Retype all of the listing exactly, passing over any picture you find.

-------- Provided material

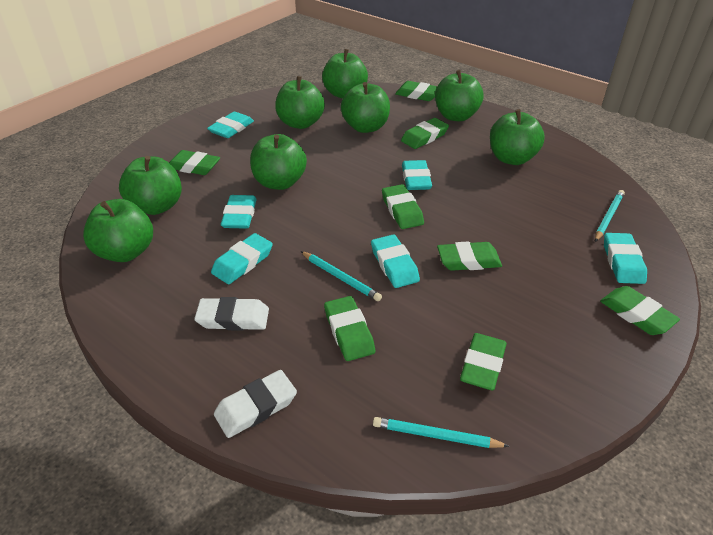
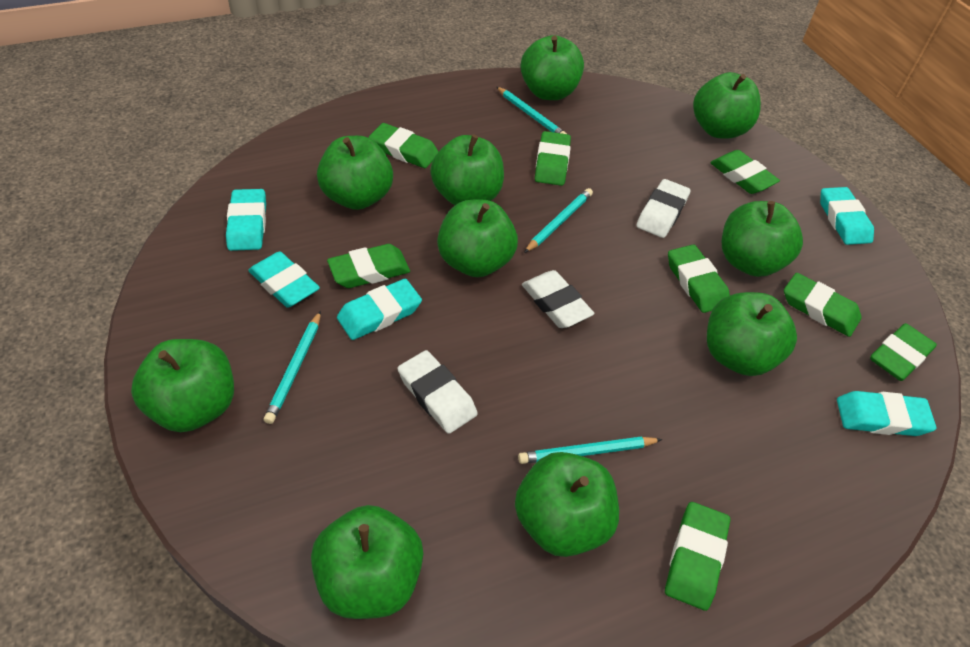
green apple: 8 -> 10
turquoise eraser: 6 -> 5
turquoise pencil: 3 -> 4
white eraser: 2 -> 3

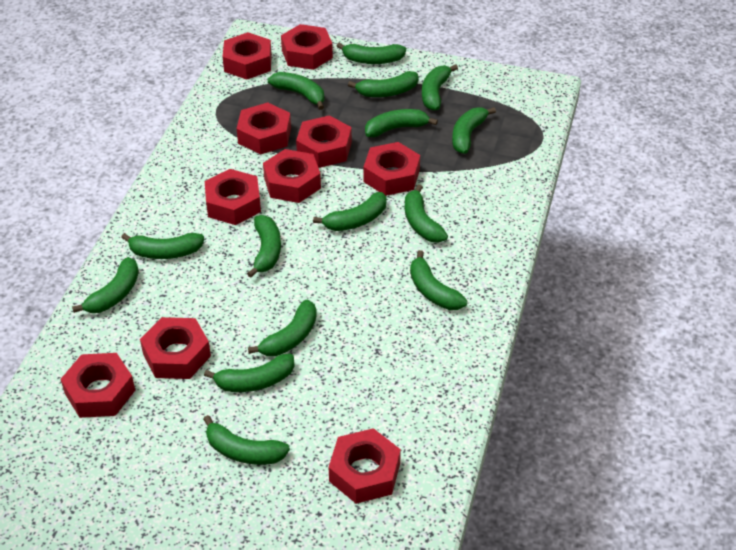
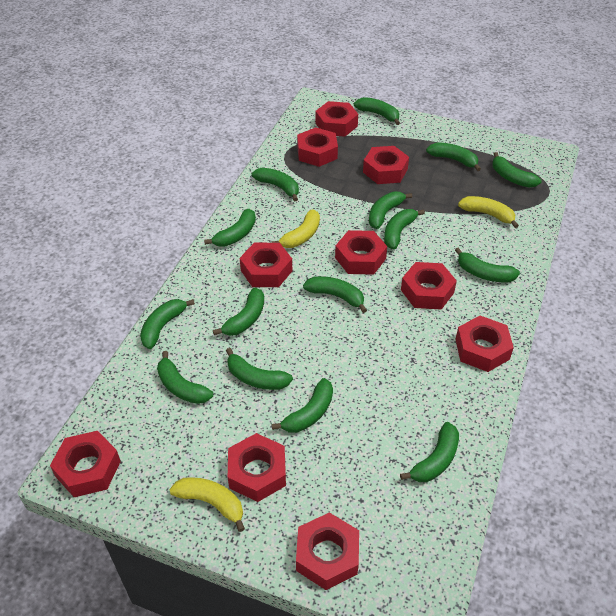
yellow banana: 0 -> 3

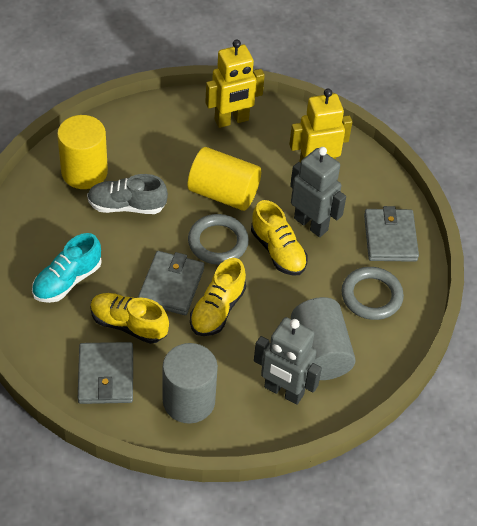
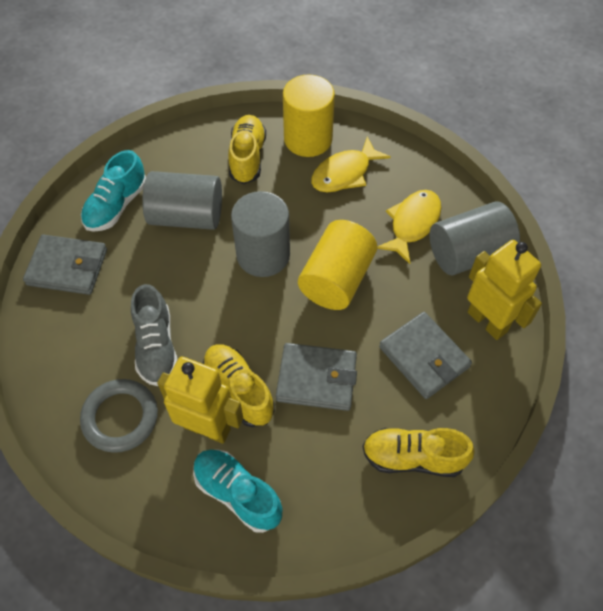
grey cylinder: 2 -> 3
grey ring: 2 -> 1
grey robot: 2 -> 0
turquoise shoe: 1 -> 2
yellow fish: 0 -> 2

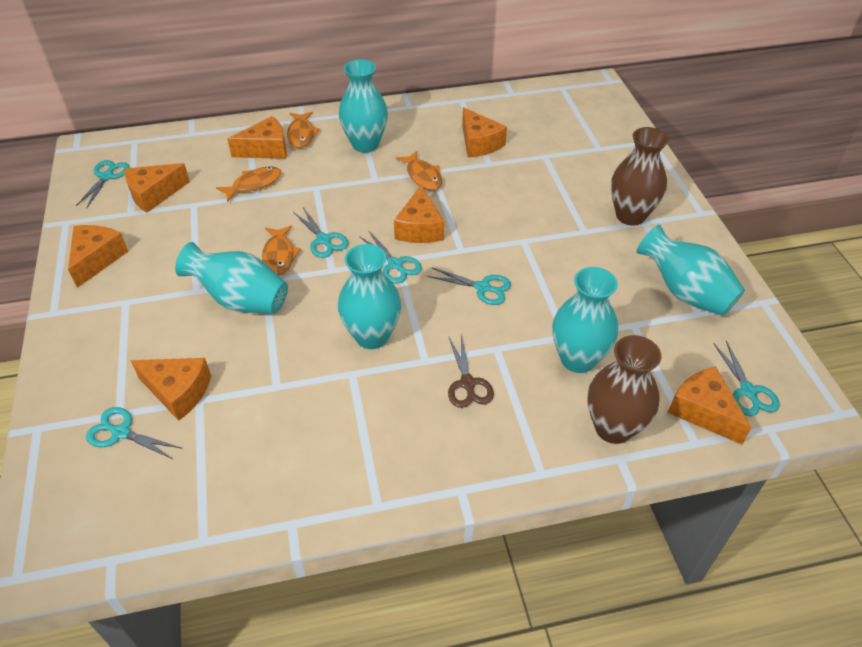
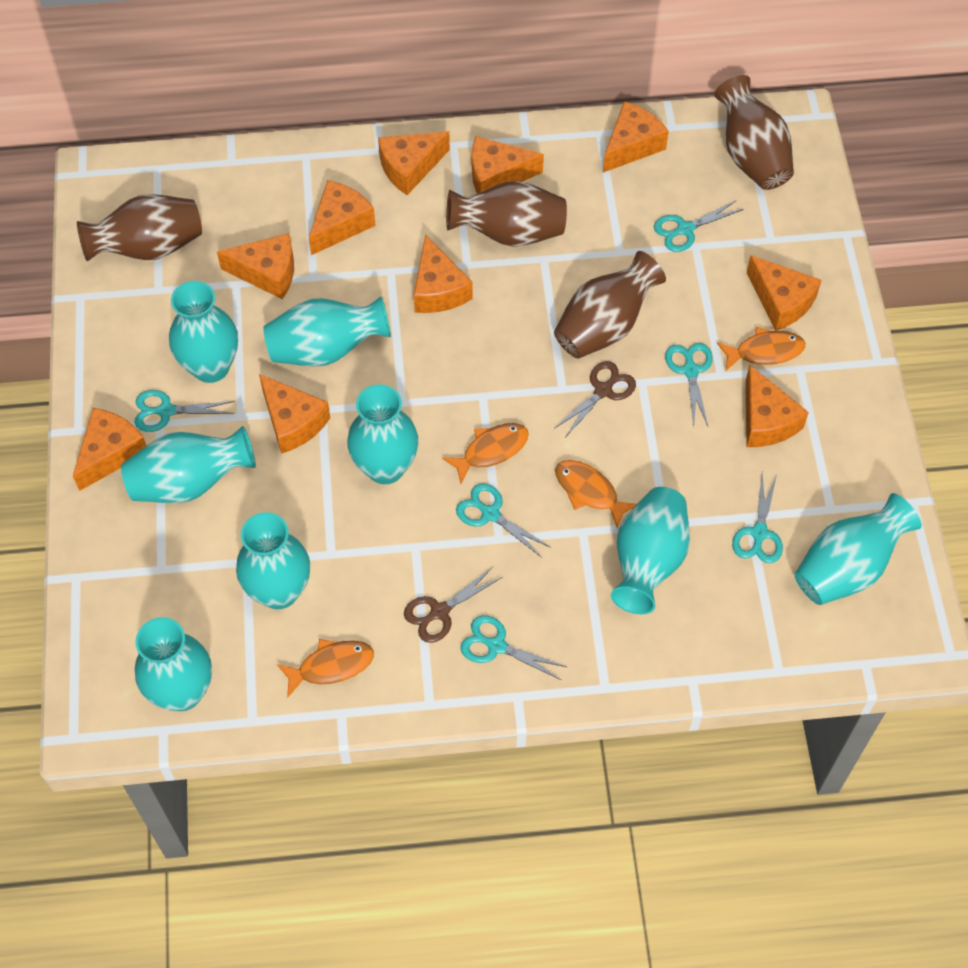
brown scissors: 1 -> 2
brown vase: 2 -> 4
orange cheese: 7 -> 10
turquoise vase: 5 -> 8

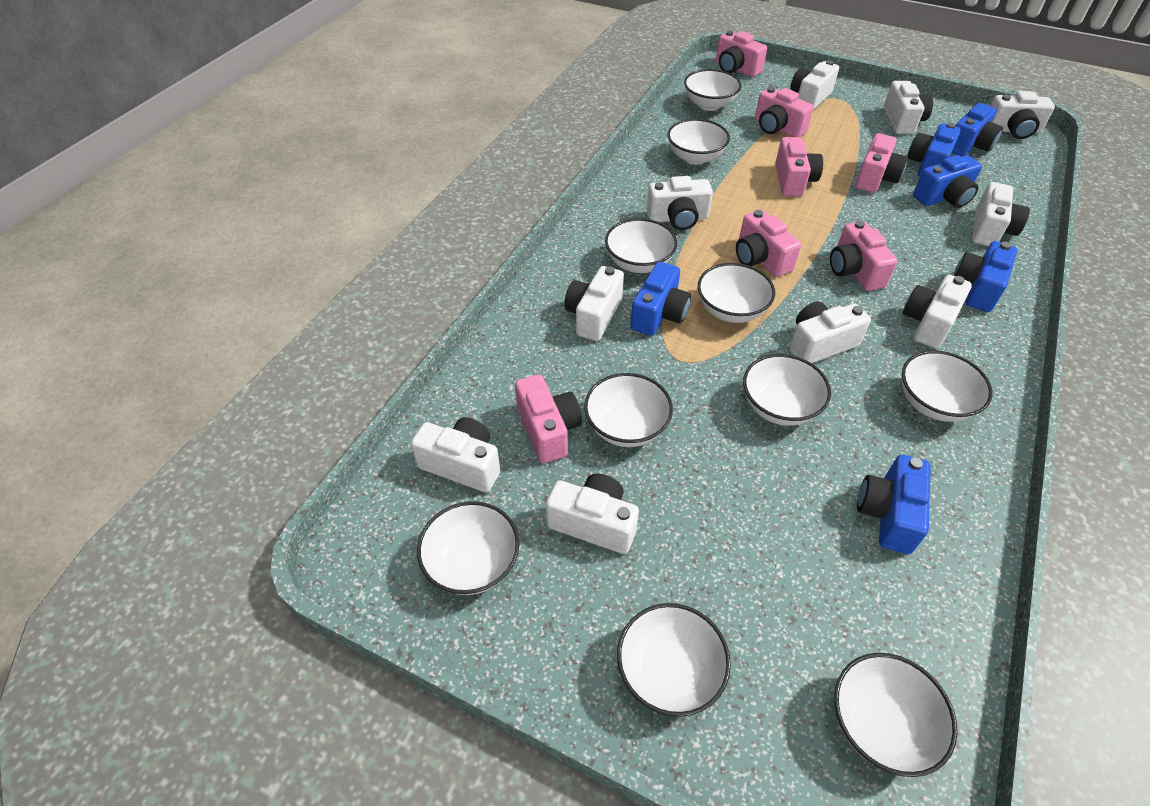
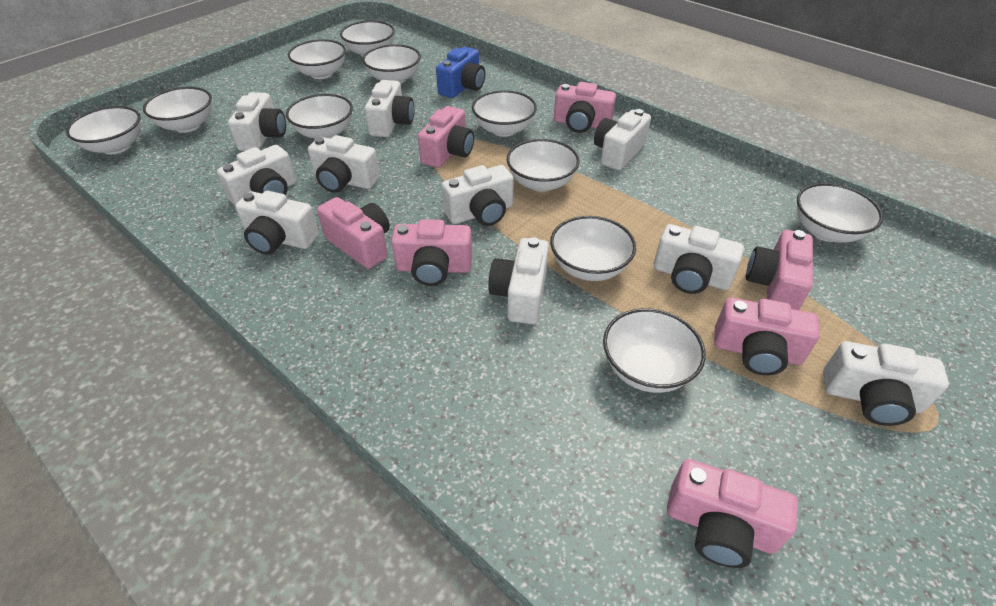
blue camera: 6 -> 1
white bowl: 10 -> 11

----------------

> Solution to the exercise:
green apple: 8 -> 10
turquoise eraser: 6 -> 5
turquoise pencil: 3 -> 4
white eraser: 2 -> 3

yellow banana: 0 -> 3

grey cylinder: 2 -> 3
grey ring: 2 -> 1
grey robot: 2 -> 0
turquoise shoe: 1 -> 2
yellow fish: 0 -> 2

brown scissors: 1 -> 2
brown vase: 2 -> 4
orange cheese: 7 -> 10
turquoise vase: 5 -> 8

blue camera: 6 -> 1
white bowl: 10 -> 11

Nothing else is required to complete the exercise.